──────── DATA SHOWN
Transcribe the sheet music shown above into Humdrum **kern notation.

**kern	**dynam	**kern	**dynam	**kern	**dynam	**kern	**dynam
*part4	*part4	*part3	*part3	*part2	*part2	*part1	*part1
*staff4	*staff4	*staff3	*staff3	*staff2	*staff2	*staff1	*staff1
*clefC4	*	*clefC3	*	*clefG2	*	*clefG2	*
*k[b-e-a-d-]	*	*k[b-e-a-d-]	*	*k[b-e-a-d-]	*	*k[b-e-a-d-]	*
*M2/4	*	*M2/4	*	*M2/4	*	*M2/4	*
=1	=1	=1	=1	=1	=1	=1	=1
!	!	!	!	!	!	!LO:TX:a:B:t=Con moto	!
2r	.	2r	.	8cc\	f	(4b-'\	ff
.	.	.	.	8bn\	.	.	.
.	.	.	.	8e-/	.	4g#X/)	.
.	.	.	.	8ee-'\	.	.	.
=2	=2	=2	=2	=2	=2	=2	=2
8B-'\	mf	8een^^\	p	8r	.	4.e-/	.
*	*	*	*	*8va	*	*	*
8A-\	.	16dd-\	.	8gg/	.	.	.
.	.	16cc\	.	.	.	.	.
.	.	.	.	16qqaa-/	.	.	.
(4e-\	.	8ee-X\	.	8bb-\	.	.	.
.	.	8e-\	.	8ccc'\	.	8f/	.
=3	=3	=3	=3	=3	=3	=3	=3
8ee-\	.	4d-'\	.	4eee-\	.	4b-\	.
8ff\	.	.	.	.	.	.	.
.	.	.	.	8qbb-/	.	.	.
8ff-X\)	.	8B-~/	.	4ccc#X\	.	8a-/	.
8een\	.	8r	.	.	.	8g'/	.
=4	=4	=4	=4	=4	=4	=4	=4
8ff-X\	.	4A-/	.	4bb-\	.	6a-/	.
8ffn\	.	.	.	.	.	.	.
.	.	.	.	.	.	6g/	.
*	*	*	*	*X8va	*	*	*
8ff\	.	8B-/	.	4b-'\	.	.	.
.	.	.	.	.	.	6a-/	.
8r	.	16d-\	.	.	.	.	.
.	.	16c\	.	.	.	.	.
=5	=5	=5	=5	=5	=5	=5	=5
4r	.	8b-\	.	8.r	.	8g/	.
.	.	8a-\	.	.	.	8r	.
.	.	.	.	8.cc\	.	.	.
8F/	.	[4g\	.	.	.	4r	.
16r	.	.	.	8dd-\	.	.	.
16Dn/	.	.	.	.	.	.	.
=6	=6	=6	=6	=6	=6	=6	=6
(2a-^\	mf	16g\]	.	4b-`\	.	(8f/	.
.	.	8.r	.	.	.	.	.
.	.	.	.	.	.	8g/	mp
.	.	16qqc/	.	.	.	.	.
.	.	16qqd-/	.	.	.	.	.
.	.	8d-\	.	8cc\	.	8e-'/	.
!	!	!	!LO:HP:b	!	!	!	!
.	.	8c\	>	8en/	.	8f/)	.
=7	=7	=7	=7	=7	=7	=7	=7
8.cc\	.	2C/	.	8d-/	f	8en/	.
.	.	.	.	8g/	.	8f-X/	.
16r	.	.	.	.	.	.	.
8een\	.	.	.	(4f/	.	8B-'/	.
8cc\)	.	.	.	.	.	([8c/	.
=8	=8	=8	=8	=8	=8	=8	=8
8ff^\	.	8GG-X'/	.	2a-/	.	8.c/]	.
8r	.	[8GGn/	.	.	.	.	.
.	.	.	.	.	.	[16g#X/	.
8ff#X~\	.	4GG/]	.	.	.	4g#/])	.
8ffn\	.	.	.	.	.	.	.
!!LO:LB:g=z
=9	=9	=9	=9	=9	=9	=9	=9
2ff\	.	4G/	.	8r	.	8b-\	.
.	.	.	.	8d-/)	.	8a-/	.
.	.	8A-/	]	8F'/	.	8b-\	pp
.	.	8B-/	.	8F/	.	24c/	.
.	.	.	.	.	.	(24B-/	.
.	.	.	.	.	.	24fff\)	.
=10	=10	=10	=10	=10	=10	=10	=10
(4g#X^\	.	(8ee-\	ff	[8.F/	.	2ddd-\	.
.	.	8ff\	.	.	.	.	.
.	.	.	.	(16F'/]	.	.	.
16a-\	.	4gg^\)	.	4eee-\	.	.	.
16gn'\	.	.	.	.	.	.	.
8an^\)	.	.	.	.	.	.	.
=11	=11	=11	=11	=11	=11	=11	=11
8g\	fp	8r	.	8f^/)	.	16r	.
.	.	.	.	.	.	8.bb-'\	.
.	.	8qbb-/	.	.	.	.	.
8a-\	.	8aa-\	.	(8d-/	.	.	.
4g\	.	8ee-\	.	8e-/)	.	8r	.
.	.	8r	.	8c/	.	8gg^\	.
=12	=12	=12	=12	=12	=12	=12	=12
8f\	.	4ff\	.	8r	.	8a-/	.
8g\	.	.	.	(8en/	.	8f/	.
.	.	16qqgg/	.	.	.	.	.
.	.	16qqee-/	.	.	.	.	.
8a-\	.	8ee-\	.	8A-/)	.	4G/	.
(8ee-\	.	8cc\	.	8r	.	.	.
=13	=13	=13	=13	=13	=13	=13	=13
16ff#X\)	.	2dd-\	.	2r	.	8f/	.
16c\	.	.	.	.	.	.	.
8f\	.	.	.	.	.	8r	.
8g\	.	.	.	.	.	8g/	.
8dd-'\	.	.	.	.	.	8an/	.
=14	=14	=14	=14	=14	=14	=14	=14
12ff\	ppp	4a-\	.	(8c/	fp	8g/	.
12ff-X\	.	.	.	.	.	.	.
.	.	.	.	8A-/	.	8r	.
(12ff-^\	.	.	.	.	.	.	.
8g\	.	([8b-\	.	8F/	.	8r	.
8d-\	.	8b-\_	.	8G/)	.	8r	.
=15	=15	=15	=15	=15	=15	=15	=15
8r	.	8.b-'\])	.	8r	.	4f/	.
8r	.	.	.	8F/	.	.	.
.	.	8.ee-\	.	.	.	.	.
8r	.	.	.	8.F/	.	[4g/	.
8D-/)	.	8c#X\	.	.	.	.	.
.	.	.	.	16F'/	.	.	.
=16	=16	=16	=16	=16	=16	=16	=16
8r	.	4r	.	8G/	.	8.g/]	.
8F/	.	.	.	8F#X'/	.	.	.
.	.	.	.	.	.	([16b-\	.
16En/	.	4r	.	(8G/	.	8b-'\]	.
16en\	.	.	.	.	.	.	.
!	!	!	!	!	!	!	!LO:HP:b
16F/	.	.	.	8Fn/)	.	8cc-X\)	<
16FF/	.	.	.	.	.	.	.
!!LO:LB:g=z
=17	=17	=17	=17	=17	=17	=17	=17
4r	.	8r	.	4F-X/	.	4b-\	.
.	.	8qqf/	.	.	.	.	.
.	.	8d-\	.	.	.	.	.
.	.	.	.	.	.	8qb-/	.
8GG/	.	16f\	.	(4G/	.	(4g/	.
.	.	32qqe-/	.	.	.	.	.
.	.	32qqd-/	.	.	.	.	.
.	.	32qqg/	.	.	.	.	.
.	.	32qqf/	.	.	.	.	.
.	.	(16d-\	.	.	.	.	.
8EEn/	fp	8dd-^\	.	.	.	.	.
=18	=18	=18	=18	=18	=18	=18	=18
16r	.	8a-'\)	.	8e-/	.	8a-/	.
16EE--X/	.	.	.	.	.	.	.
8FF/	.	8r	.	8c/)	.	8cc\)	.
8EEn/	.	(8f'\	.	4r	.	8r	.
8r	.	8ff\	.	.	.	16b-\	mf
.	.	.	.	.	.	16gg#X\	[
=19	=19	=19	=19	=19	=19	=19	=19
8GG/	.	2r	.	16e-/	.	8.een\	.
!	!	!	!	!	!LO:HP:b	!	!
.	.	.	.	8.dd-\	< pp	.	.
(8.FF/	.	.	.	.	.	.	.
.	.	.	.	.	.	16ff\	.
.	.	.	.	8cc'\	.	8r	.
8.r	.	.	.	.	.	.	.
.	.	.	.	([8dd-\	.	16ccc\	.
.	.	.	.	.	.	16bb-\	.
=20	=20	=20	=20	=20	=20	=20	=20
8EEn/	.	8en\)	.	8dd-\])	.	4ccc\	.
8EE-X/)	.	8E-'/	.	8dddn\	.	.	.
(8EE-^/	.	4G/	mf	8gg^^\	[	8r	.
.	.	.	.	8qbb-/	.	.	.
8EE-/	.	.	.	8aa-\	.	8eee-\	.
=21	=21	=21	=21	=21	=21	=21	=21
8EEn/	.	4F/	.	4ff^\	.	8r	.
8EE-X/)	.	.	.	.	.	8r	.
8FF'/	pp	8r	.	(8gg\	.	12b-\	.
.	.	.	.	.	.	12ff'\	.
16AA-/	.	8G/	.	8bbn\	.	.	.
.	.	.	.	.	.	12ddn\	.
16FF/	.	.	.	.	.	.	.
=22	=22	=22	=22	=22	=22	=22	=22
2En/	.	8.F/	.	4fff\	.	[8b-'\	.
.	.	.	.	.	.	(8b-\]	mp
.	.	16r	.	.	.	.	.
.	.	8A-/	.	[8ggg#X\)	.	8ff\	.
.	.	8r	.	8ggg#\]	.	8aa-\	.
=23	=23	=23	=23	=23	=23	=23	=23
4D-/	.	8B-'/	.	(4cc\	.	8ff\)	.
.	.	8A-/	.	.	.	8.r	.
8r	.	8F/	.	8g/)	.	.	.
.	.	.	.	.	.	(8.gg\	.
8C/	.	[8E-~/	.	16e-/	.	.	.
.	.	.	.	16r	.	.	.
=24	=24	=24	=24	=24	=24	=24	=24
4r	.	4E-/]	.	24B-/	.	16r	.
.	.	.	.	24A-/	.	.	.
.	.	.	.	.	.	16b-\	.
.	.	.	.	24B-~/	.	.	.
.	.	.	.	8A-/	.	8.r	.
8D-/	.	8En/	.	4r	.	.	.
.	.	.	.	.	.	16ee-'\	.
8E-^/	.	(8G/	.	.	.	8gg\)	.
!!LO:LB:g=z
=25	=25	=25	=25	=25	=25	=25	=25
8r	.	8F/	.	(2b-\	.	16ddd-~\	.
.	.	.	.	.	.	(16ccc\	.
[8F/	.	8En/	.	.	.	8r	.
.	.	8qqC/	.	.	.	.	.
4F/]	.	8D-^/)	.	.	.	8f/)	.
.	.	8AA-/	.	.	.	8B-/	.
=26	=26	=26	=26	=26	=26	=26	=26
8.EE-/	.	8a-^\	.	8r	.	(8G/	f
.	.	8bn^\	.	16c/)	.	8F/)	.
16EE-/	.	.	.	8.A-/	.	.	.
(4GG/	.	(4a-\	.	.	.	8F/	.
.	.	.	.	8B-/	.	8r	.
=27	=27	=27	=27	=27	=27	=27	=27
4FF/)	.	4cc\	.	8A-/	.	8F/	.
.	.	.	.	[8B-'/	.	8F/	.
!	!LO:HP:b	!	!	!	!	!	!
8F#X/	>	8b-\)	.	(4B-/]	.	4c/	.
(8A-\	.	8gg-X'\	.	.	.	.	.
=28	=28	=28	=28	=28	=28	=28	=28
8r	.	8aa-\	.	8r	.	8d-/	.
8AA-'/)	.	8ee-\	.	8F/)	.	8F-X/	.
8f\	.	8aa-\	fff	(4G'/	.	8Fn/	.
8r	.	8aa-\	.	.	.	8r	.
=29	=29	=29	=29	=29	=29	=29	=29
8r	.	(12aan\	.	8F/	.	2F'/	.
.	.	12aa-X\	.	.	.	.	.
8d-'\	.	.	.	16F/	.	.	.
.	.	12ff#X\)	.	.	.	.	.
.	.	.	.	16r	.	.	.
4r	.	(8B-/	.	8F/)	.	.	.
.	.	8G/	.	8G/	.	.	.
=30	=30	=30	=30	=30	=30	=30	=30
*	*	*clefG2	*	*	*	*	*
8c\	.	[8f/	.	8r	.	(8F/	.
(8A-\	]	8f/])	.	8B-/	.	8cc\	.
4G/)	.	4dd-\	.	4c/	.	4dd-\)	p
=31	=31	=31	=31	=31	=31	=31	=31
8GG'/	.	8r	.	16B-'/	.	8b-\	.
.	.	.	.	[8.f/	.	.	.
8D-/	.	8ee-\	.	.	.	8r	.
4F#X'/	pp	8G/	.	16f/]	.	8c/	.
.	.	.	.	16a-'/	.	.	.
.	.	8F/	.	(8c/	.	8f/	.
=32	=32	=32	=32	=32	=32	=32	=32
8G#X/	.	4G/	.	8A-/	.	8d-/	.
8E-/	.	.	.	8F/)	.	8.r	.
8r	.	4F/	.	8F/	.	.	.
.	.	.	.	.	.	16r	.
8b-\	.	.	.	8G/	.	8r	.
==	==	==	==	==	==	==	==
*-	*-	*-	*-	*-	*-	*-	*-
────────────────
- EXERCISE AIM: List every line in the records above that contains the string "kern", copying each line in full.

- TASK RESULT:
Transcribe the sheet music shown above into Humdrum **kern notation.
**kern	**dynam	**kern	**dynam	**kern	**dynam	**kern	**dynam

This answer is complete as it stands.